• [To do]
Instruction for the entries that follow: retype exactly the lines from the line with "orange semicircle at" to the line with "green cross at", both included, and omit all others.

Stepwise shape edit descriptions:
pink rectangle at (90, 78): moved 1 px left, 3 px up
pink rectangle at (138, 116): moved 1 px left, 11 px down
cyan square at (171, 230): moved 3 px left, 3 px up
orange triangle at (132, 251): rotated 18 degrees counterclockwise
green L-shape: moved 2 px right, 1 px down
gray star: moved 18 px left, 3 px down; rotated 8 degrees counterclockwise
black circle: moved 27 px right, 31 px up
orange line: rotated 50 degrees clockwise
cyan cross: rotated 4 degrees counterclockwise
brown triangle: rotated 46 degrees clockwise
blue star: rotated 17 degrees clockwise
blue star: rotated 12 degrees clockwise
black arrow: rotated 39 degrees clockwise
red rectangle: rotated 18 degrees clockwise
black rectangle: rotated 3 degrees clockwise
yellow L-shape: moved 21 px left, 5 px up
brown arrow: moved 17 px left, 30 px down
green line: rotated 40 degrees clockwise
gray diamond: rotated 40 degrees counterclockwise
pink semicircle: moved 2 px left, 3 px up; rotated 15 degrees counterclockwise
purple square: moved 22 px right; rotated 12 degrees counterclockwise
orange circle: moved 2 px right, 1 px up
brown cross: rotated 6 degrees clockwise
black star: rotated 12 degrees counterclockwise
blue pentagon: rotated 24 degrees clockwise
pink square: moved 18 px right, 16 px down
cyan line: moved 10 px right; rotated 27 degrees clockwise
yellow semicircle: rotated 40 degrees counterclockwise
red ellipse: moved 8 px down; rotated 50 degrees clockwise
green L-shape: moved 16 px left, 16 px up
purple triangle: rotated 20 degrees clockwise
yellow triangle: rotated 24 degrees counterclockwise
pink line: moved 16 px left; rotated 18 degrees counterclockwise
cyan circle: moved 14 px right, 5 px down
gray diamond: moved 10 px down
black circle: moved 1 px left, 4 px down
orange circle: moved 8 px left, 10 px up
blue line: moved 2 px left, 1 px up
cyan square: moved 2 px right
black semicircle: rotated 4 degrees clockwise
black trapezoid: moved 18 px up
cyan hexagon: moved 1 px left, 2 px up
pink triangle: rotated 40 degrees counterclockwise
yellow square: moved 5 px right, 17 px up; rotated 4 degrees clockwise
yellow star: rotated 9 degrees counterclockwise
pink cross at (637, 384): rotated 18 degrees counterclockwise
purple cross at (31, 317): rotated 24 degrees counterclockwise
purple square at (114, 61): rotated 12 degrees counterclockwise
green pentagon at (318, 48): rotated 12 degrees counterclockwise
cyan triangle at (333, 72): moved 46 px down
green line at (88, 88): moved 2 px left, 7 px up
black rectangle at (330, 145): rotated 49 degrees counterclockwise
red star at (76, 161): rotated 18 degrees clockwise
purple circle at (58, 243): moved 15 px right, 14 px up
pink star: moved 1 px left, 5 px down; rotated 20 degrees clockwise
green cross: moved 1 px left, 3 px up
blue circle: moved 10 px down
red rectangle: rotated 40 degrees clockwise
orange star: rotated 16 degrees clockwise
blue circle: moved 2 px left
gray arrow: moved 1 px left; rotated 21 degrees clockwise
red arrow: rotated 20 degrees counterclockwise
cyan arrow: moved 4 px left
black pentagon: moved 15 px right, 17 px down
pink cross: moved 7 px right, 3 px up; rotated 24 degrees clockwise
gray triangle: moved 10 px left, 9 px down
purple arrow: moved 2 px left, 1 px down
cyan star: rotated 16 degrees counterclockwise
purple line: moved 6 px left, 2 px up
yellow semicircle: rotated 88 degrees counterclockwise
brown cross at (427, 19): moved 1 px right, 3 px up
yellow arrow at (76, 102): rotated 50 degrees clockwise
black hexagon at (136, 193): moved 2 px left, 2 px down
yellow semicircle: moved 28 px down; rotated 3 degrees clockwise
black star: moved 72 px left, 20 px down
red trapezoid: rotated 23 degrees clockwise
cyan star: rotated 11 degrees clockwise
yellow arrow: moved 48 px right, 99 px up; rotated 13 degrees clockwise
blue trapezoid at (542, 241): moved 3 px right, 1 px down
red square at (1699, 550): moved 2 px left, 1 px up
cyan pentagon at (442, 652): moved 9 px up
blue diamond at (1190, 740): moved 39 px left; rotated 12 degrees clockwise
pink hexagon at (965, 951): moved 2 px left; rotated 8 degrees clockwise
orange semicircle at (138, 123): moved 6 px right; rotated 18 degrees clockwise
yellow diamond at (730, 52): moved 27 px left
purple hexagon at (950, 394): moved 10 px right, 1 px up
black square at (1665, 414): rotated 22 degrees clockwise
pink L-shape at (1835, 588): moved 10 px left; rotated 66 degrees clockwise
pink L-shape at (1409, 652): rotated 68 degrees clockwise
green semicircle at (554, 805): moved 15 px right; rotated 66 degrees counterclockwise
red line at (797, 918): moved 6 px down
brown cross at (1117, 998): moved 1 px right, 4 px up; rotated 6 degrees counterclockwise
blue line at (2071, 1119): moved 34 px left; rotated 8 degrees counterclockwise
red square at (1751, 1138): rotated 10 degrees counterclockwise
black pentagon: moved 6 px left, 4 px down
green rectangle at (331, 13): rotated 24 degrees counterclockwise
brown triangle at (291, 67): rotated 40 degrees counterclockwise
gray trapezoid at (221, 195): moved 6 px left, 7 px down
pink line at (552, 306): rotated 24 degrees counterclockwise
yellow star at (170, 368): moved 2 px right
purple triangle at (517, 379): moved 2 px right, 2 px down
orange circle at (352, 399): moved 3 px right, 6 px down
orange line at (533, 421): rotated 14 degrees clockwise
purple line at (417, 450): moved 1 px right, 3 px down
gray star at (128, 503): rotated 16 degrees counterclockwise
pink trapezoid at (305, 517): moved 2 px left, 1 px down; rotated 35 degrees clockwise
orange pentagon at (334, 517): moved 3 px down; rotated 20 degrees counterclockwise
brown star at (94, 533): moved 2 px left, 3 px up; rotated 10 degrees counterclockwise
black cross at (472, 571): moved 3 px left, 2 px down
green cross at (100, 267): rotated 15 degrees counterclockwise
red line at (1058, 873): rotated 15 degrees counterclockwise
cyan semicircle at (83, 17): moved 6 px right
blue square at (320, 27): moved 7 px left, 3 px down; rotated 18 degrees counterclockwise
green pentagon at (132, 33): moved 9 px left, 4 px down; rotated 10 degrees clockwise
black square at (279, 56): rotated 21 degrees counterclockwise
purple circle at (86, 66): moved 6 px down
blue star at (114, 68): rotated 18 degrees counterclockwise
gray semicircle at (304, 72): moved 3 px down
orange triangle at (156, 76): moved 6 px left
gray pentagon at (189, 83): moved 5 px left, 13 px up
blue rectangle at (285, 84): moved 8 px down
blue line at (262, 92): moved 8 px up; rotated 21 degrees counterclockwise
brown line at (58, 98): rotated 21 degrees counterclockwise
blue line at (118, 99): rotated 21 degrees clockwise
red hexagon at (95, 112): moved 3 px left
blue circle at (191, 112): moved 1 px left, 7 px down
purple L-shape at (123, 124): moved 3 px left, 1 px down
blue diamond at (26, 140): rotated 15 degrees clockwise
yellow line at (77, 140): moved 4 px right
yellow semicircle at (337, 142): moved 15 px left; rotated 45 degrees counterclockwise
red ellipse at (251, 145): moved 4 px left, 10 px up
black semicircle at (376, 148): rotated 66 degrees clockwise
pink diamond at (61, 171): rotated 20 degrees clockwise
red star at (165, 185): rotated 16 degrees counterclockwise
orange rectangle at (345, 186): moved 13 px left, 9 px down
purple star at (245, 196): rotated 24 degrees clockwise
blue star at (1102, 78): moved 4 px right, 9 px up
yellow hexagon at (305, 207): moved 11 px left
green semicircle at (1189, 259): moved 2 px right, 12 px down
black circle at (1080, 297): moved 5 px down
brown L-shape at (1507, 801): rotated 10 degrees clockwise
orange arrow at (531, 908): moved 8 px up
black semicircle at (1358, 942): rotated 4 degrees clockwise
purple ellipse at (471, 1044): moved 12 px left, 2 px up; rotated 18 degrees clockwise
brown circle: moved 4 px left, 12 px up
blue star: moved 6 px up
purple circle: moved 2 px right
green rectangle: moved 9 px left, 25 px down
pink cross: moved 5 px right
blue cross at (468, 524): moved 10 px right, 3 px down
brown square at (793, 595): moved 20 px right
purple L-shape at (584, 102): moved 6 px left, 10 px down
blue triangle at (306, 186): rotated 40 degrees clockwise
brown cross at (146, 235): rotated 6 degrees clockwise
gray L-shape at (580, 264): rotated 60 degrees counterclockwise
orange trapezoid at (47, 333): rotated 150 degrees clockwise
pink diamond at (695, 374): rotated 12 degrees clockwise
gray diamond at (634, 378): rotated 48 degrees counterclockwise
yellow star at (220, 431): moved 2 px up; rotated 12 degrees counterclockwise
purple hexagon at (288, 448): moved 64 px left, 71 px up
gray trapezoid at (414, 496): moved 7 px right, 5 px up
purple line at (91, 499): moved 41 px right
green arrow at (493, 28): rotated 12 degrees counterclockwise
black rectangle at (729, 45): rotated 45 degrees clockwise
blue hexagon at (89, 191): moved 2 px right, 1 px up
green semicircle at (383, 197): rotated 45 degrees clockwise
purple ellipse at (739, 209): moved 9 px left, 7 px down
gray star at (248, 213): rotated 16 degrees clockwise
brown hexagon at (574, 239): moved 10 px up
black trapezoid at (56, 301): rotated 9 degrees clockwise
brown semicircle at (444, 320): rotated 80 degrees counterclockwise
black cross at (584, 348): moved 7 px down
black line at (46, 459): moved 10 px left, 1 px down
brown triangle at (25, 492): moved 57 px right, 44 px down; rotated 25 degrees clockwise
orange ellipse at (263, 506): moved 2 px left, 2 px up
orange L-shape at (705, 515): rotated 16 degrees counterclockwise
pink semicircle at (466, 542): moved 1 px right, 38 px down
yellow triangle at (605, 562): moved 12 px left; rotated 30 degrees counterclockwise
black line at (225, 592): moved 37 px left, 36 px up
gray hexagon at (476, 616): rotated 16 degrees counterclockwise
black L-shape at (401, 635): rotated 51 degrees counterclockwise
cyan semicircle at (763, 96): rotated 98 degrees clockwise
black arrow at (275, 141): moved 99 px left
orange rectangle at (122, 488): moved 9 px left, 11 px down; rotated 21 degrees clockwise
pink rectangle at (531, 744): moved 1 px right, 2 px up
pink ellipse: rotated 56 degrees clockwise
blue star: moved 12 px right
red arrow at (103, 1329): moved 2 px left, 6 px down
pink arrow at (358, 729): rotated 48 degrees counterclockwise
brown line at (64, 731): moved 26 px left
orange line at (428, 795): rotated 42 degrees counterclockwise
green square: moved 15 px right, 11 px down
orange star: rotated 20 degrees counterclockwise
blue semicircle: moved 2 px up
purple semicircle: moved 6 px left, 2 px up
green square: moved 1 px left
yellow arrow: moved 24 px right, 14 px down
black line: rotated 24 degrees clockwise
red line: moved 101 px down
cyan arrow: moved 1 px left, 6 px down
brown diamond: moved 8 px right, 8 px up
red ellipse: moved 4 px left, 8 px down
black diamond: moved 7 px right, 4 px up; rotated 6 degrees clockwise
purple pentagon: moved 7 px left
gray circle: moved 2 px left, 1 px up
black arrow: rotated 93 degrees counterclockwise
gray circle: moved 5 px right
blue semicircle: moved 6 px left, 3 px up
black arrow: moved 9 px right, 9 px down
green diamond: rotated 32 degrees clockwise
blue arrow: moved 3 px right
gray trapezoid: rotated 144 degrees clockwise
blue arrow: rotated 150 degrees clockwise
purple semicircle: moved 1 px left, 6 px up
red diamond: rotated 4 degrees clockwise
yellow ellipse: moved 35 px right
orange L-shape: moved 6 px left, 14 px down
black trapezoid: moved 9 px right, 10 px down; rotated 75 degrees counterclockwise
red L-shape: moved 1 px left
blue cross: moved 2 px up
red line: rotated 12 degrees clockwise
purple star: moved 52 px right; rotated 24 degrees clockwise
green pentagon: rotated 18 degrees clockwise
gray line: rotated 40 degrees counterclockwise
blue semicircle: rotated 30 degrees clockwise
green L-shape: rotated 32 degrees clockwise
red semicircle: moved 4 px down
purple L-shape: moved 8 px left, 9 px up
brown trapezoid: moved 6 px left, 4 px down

• [Response]
orange semicircle at (138, 123): moved 6 px right; rotated 18 degrees clockwise
yellow diamond at (730, 52): moved 27 px left
purple hexagon at (950, 394): moved 10 px right, 1 px up
black square at (1665, 414): rotated 22 degrees clockwise
pink L-shape at (1835, 588): moved 10 px left; rotated 66 degrees clockwise
pink L-shape at (1409, 652): rotated 68 degrees clockwise
green semicircle at (554, 805): moved 15 px right; rotated 66 degrees counterclockwise
red line at (797, 918): moved 6 px down
brown cross at (1117, 998): moved 1 px right, 4 px up; rotated 6 degrees counterclockwise
blue line at (2071, 1119): moved 34 px left; rotated 8 degrees counterclockwise
red square at (1751, 1138): rotated 10 degrees counterclockwise
black pentagon: moved 6 px left, 4 px down
green rectangle at (331, 13): rotated 24 degrees counterclockwise
brown triangle at (291, 67): rotated 40 degrees counterclockwise
gray trapezoid at (221, 195): moved 6 px left, 7 px down
pink line at (552, 306): rotated 24 degrees counterclockwise
yellow star at (170, 368): moved 2 px right
purple triangle at (517, 379): moved 2 px right, 2 px down
orange circle at (352, 399): moved 3 px right, 6 px down
orange line at (533, 421): rotated 14 degrees clockwise
purple line at (417, 450): moved 1 px right, 3 px down
gray star at (128, 503): rotated 16 degrees counterclockwise
pink trapezoid at (305, 517): moved 2 px left, 1 px down; rotated 35 degrees clockwise
orange pentagon at (334, 517): moved 3 px down; rotated 20 degrees counterclockwise
brown star at (94, 533): moved 2 px left, 3 px up; rotated 10 degrees counterclockwise
black cross at (472, 571): moved 3 px left, 2 px down
green cross at (100, 267): rotated 15 degrees counterclockwise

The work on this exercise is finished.